### [EXERCISE OBJECTIVE]
Images aside, return all the entries exactly.

### [Modification records]
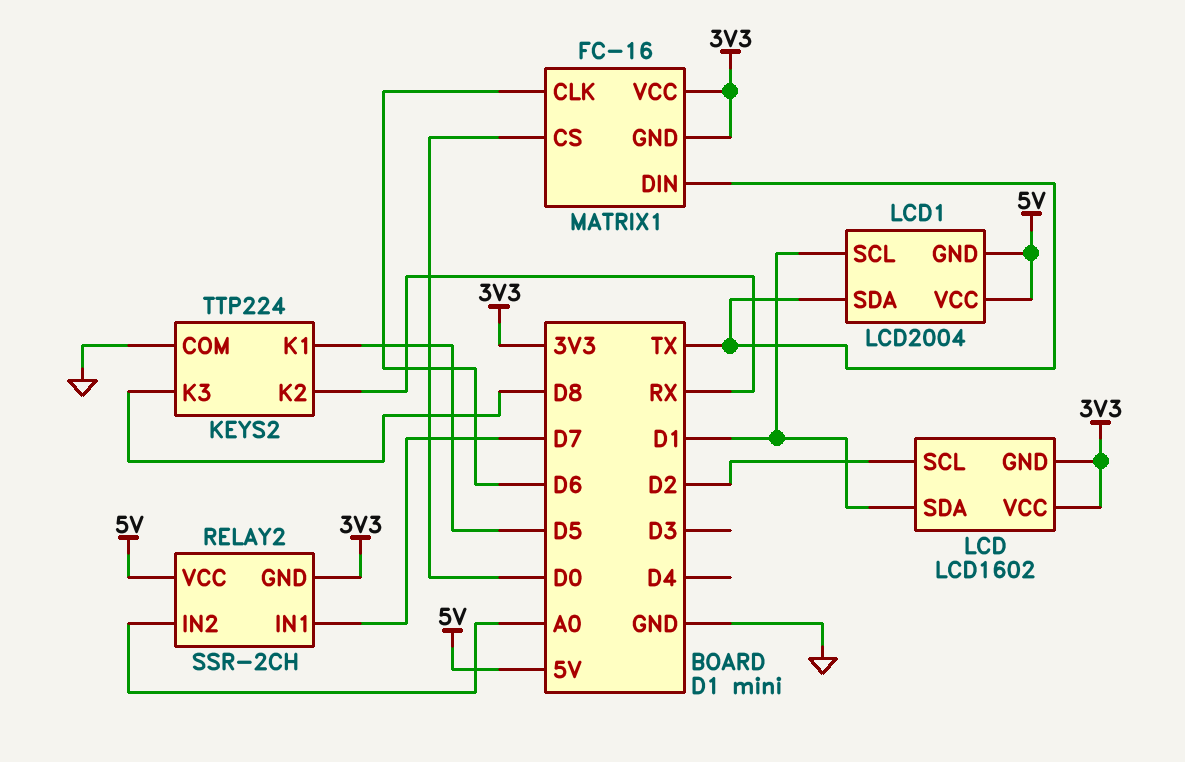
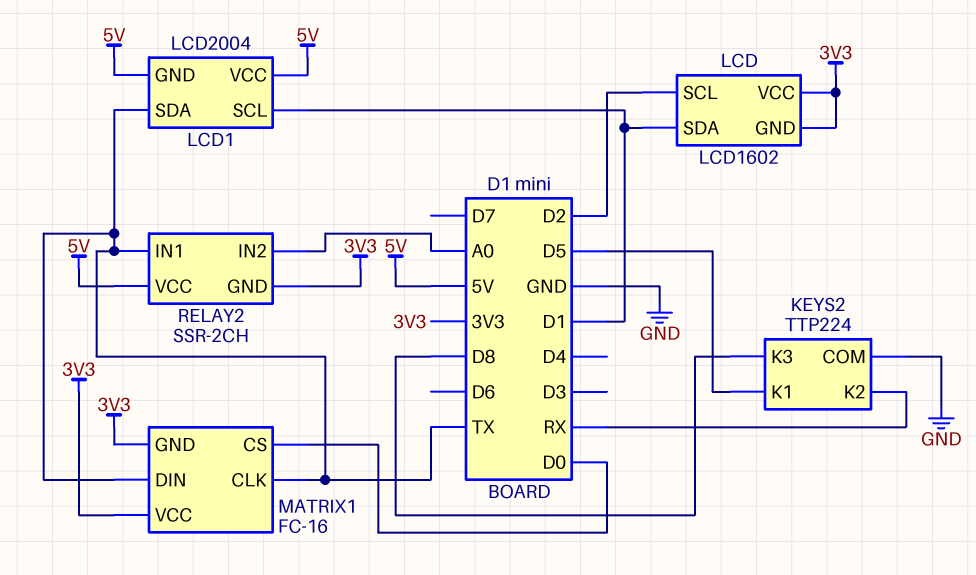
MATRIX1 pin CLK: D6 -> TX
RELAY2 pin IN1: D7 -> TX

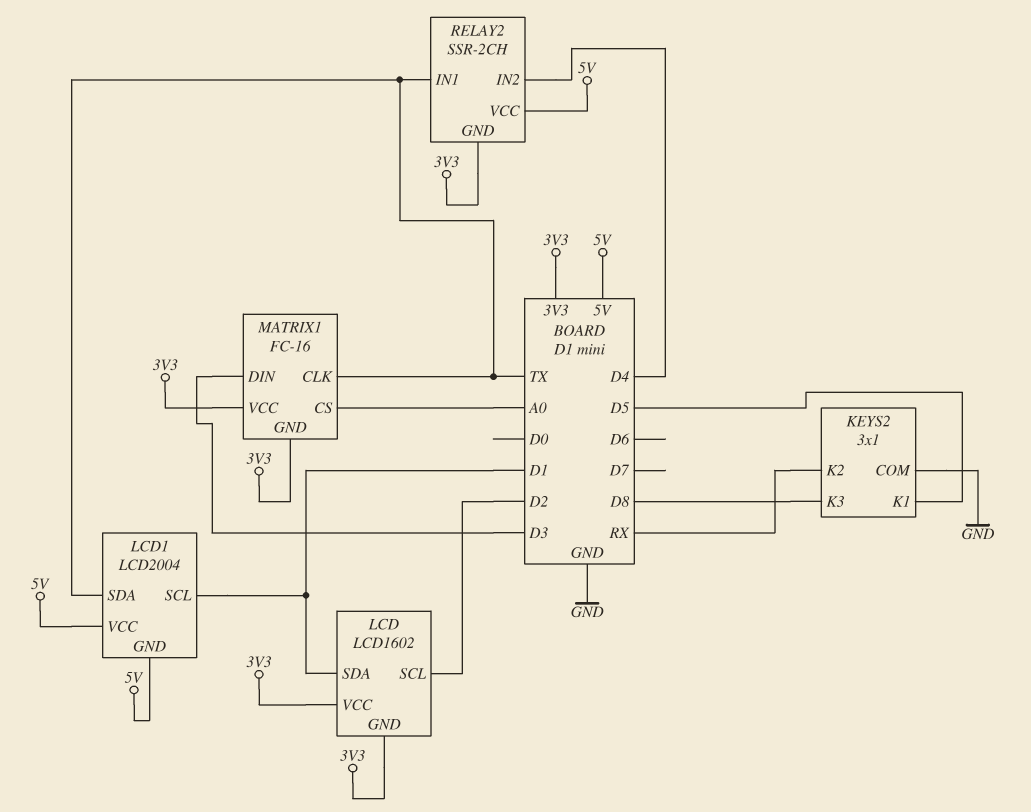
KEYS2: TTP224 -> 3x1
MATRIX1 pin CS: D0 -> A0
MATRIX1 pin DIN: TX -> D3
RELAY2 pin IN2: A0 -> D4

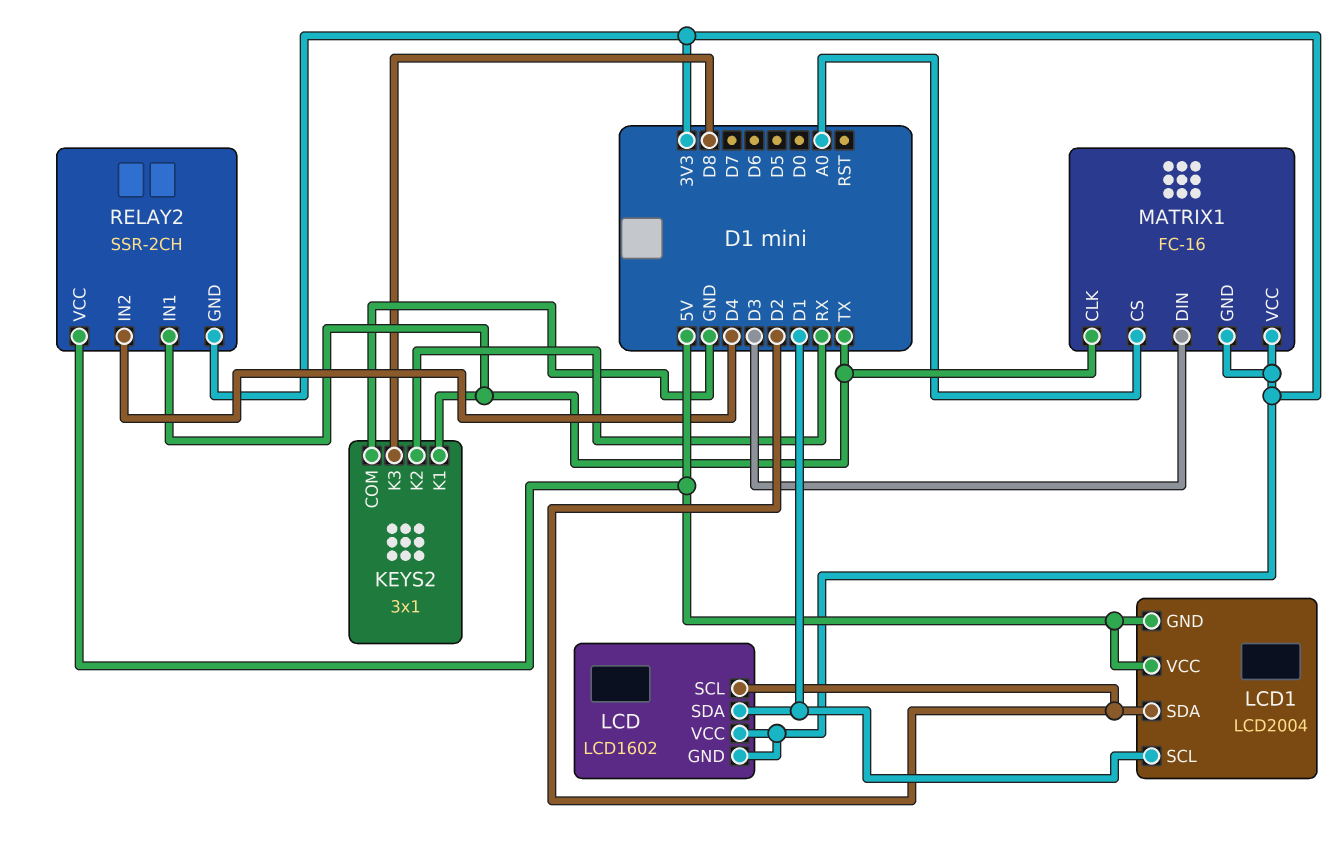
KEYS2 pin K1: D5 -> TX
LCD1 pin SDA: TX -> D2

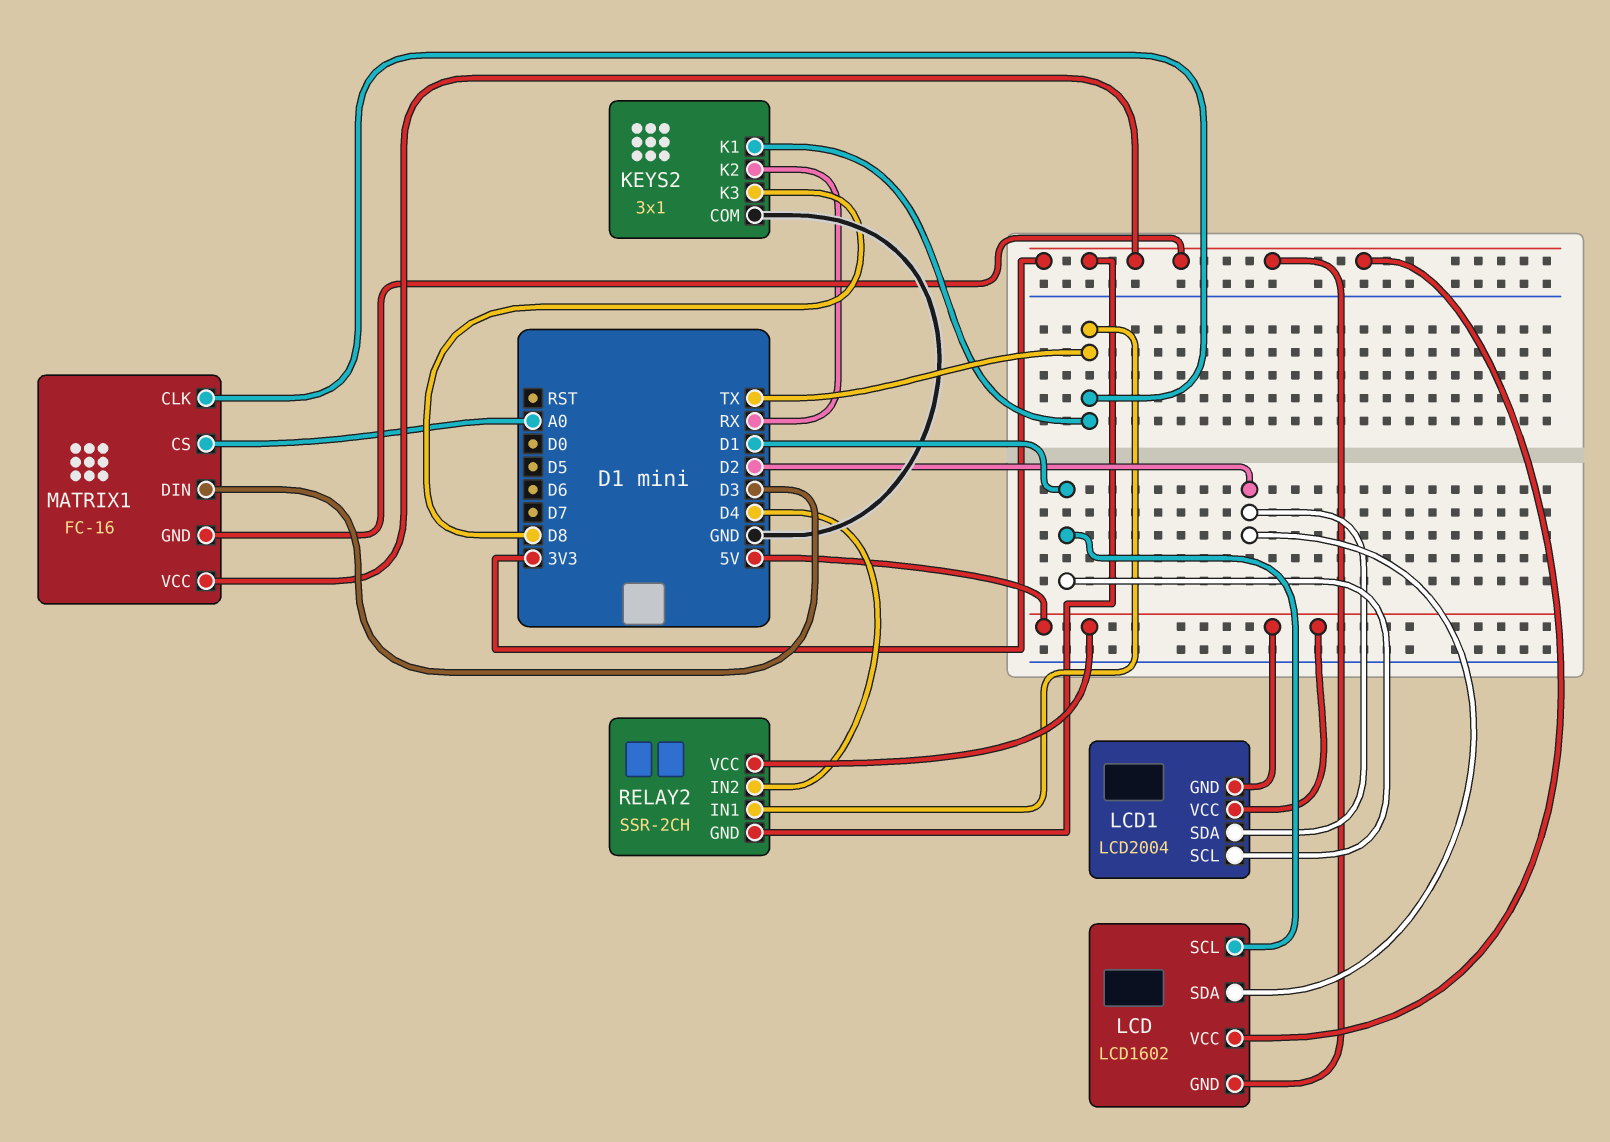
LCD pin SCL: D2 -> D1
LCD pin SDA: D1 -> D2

### [EXERCISE RESPONSE]
MATRIX1 pin CLK: D6 -> TX
RELAY2 pin IN1: D7 -> TX

KEYS2: TTP224 -> 3x1
MATRIX1 pin CS: D0 -> A0
MATRIX1 pin DIN: TX -> D3
RELAY2 pin IN2: A0 -> D4

KEYS2 pin K1: D5 -> TX
LCD1 pin SDA: TX -> D2

LCD pin SCL: D2 -> D1
LCD pin SDA: D1 -> D2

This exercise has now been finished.